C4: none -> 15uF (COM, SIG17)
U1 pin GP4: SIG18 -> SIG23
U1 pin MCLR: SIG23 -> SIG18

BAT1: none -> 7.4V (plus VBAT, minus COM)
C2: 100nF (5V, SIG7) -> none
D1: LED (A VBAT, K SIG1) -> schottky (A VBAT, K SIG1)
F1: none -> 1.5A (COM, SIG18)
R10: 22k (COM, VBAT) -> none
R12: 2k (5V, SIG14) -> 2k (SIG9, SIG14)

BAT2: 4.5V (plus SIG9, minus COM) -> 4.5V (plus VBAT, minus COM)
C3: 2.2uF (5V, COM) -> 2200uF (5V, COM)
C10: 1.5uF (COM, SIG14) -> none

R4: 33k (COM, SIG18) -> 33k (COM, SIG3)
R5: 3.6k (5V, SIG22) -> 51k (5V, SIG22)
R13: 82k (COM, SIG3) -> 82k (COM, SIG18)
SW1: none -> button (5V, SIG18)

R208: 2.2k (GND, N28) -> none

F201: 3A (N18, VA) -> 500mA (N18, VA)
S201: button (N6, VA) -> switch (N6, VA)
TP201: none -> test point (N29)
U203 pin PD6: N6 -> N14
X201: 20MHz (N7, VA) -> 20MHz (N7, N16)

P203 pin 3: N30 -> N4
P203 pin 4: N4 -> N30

_ _ _ _ _ _ _

◆ **Brief**:
What do the lines above say from the one containing "D1: LED (A VBAT, K" down to the one containing "X201: 20MHz (N7, VA) -> 20MHz (N7, N16)"? Return them exactly, both end lines included, and only them.

◆ **Answer to the exercise**:
D1: LED (A VBAT, K SIG1) -> schottky (A VBAT, K SIG1)
F1: none -> 1.5A (COM, SIG18)
R10: 22k (COM, VBAT) -> none
R12: 2k (5V, SIG14) -> 2k (SIG9, SIG14)

BAT2: 4.5V (plus SIG9, minus COM) -> 4.5V (plus VBAT, minus COM)
C3: 2.2uF (5V, COM) -> 2200uF (5V, COM)
C10: 1.5uF (COM, SIG14) -> none

R4: 33k (COM, SIG18) -> 33k (COM, SIG3)
R5: 3.6k (5V, SIG22) -> 51k (5V, SIG22)
R13: 82k (COM, SIG3) -> 82k (COM, SIG18)
SW1: none -> button (5V, SIG18)

R208: 2.2k (GND, N28) -> none

F201: 3A (N18, VA) -> 500mA (N18, VA)
S201: button (N6, VA) -> switch (N6, VA)
TP201: none -> test point (N29)
U203 pin PD6: N6 -> N14
X201: 20MHz (N7, VA) -> 20MHz (N7, N16)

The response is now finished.